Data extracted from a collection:
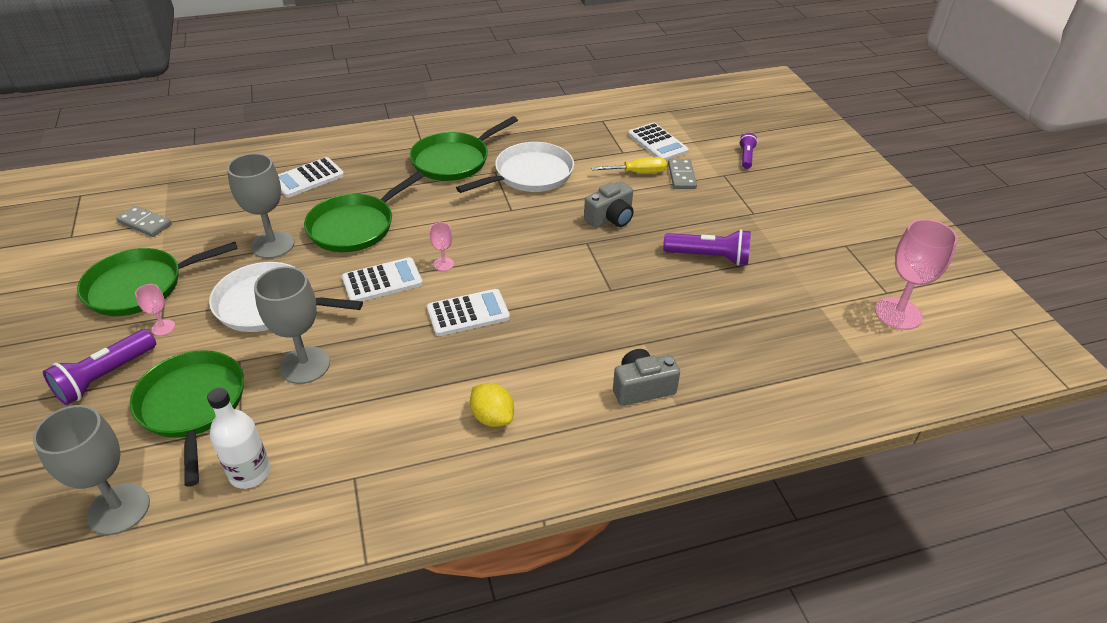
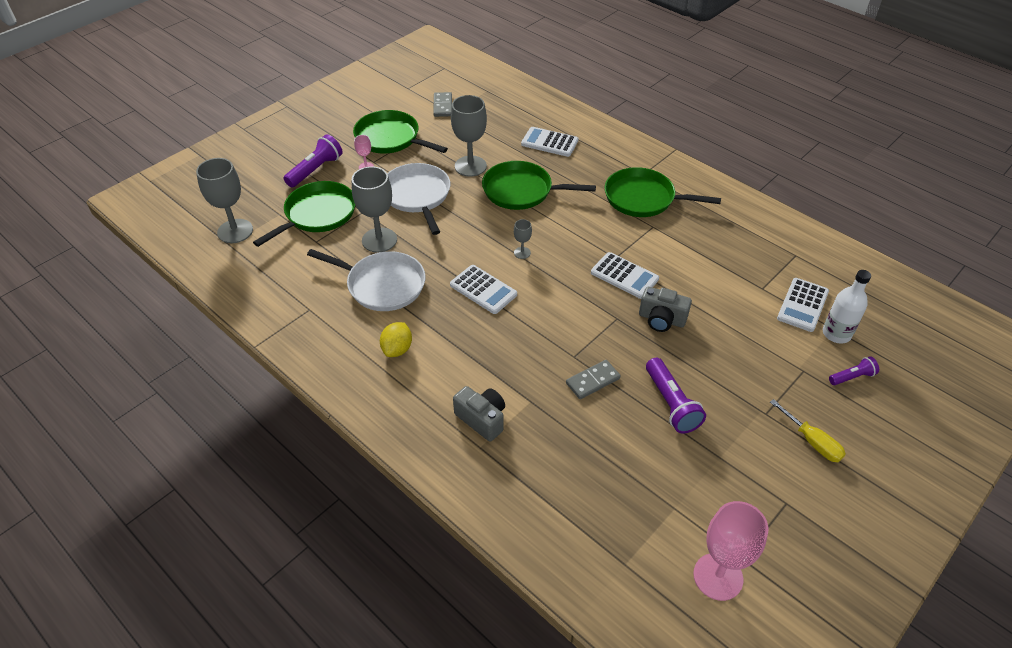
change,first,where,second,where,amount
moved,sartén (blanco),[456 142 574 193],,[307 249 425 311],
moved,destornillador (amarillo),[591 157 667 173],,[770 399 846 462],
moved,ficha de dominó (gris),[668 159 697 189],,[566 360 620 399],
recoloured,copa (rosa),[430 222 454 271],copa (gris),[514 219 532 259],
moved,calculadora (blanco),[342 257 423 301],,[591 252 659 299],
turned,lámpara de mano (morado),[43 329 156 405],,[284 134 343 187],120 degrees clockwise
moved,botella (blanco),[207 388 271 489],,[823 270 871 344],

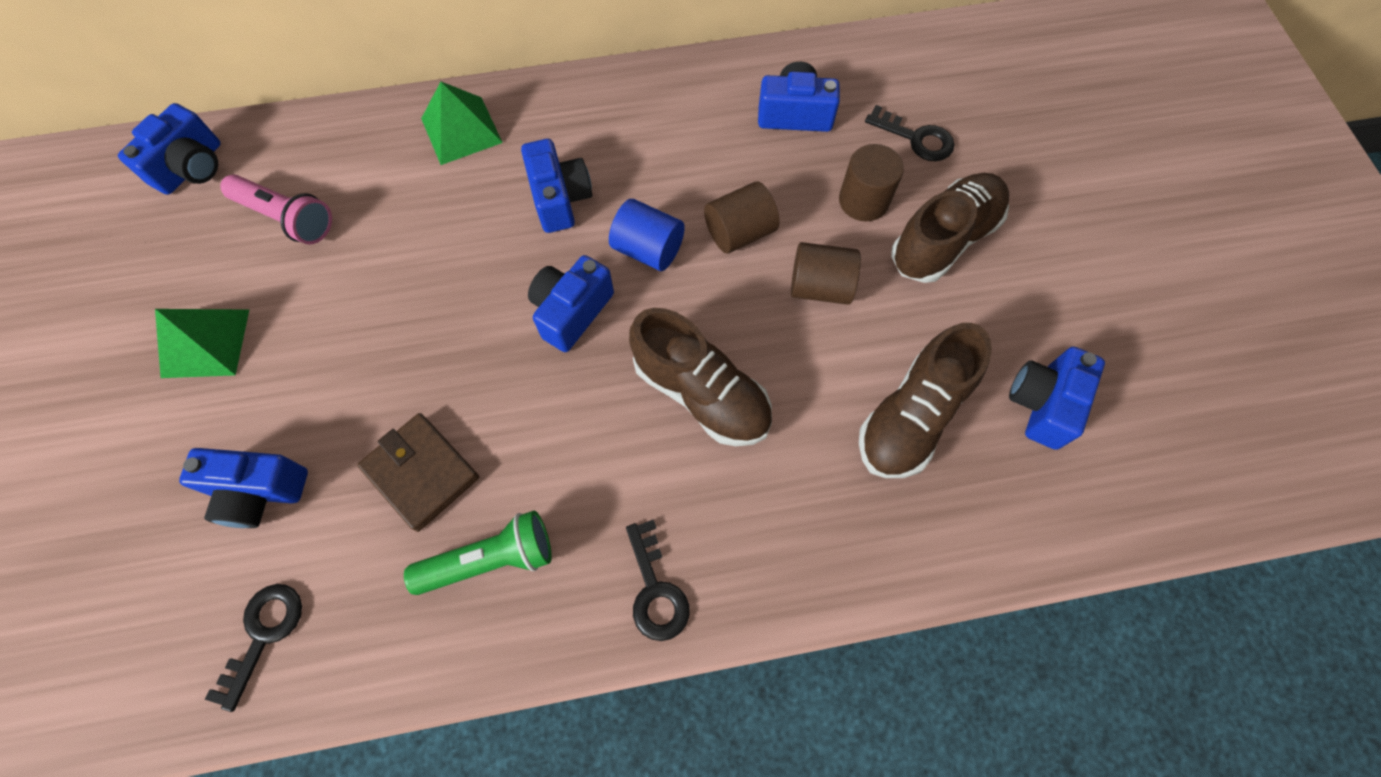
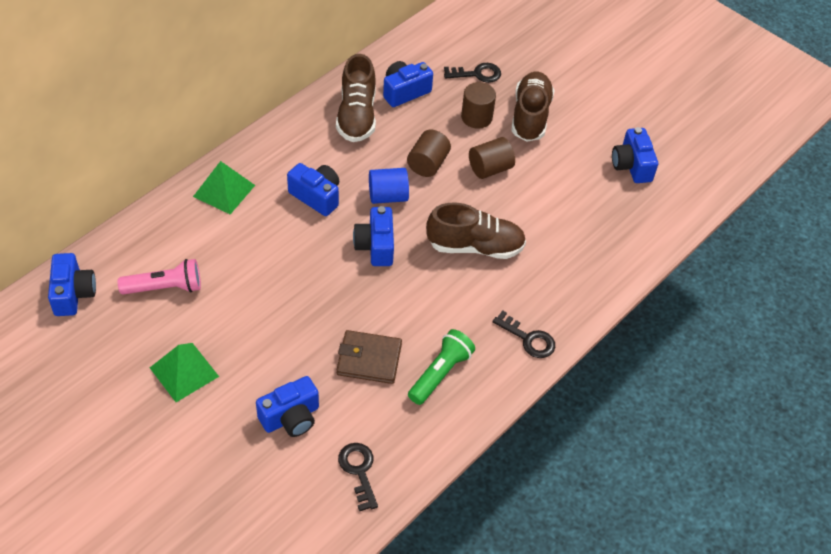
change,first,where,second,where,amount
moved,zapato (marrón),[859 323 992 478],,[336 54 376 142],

# Task details:
In the data above, please extract the lines from the first one through the line with "recoloured,copa (rosa),[430 222", exactly, and keep pictures out.

# Written answer:
change,first,where,second,where,amount
moved,sartén (blanco),[456 142 574 193],,[307 249 425 311],
moved,destornillador (amarillo),[591 157 667 173],,[770 399 846 462],
moved,ficha de dominó (gris),[668 159 697 189],,[566 360 620 399],
recoloured,copa (rosa),[430 222 454 271],copa (gris),[514 219 532 259],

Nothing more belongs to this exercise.